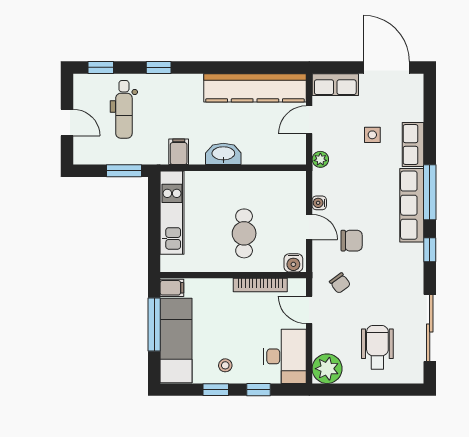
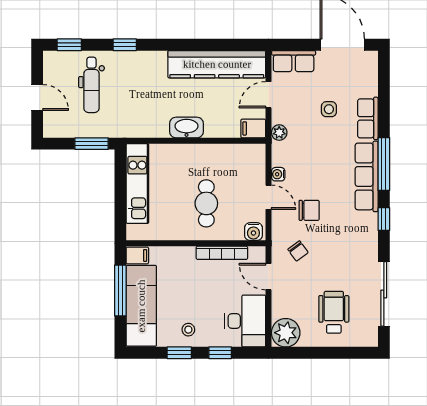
filing cabinet: (179, 152) -> (253, 128), moved, turned -90

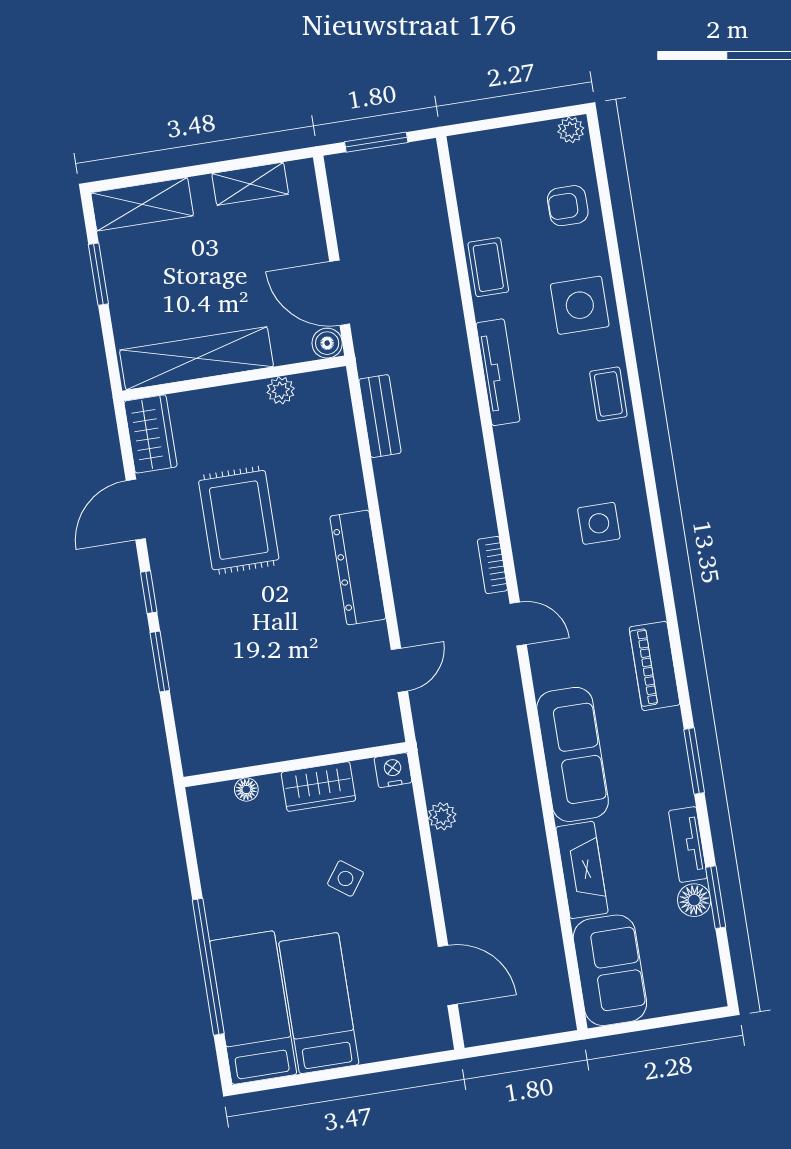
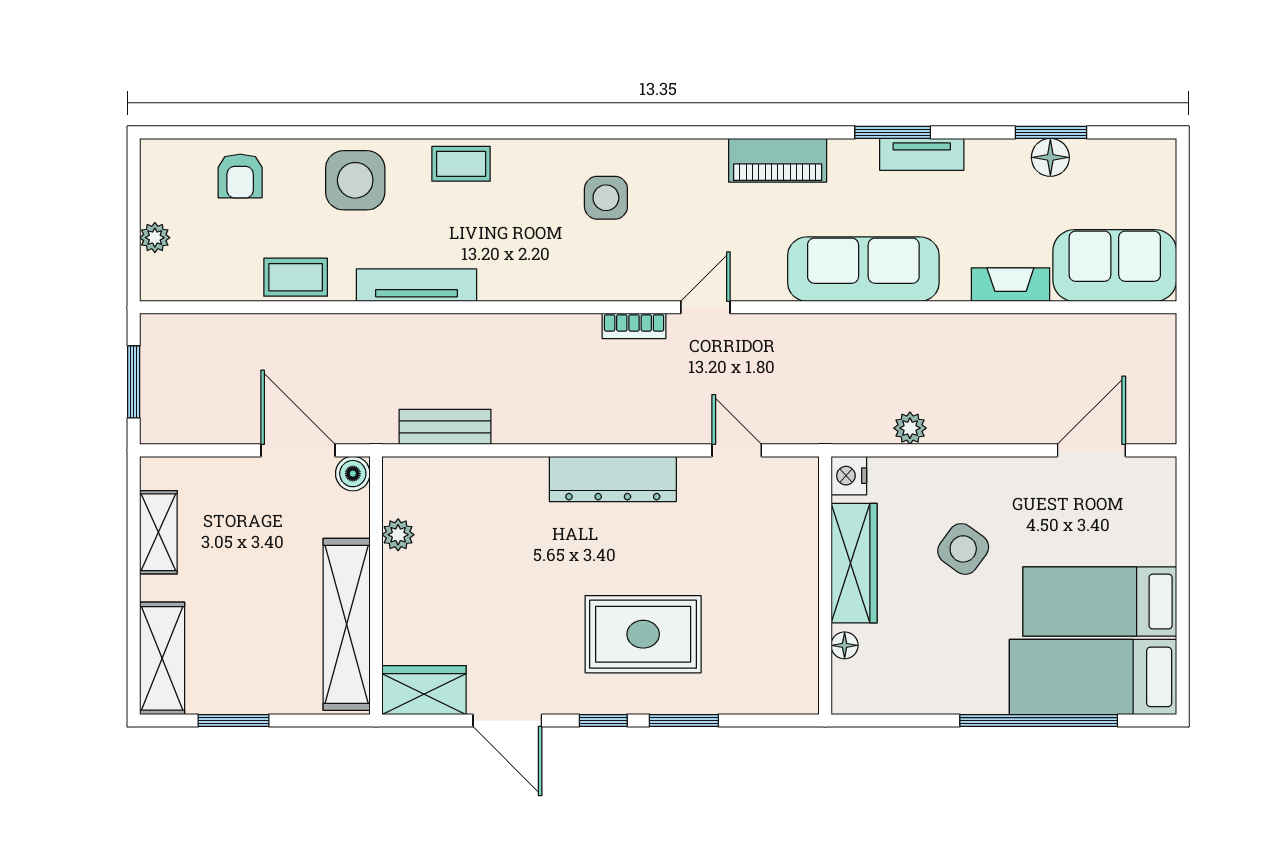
plant: (571, 130) -> (155, 238), moved
door: (340, 293) -> (298, 450), swing flipped
rug: (239, 520) -> (643, 634), moved
wardrobe: (318, 787) -> (854, 563), width x1.50
tv unit: (688, 844) -> (922, 154), moved
fireplace: (582, 870) -> (1010, 285), width x0.73, depth x0.76
side table: (345, 878) -> (963, 549), width x1.37, depth x1.37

□ □ □

* TASK DIRECTIONS:
Write out all the entries precisely as given, omitting each image.

* EXERCISE RESULT:
filing cabinet: (179, 152) -> (253, 128), moved, turned -90

plant: (571, 130) -> (155, 238), moved
door: (340, 293) -> (298, 450), swing flipped
rug: (239, 520) -> (643, 634), moved
wardrobe: (318, 787) -> (854, 563), width x1.50
tv unit: (688, 844) -> (922, 154), moved
fireplace: (582, 870) -> (1010, 285), width x0.73, depth x0.76
side table: (345, 878) -> (963, 549), width x1.37, depth x1.37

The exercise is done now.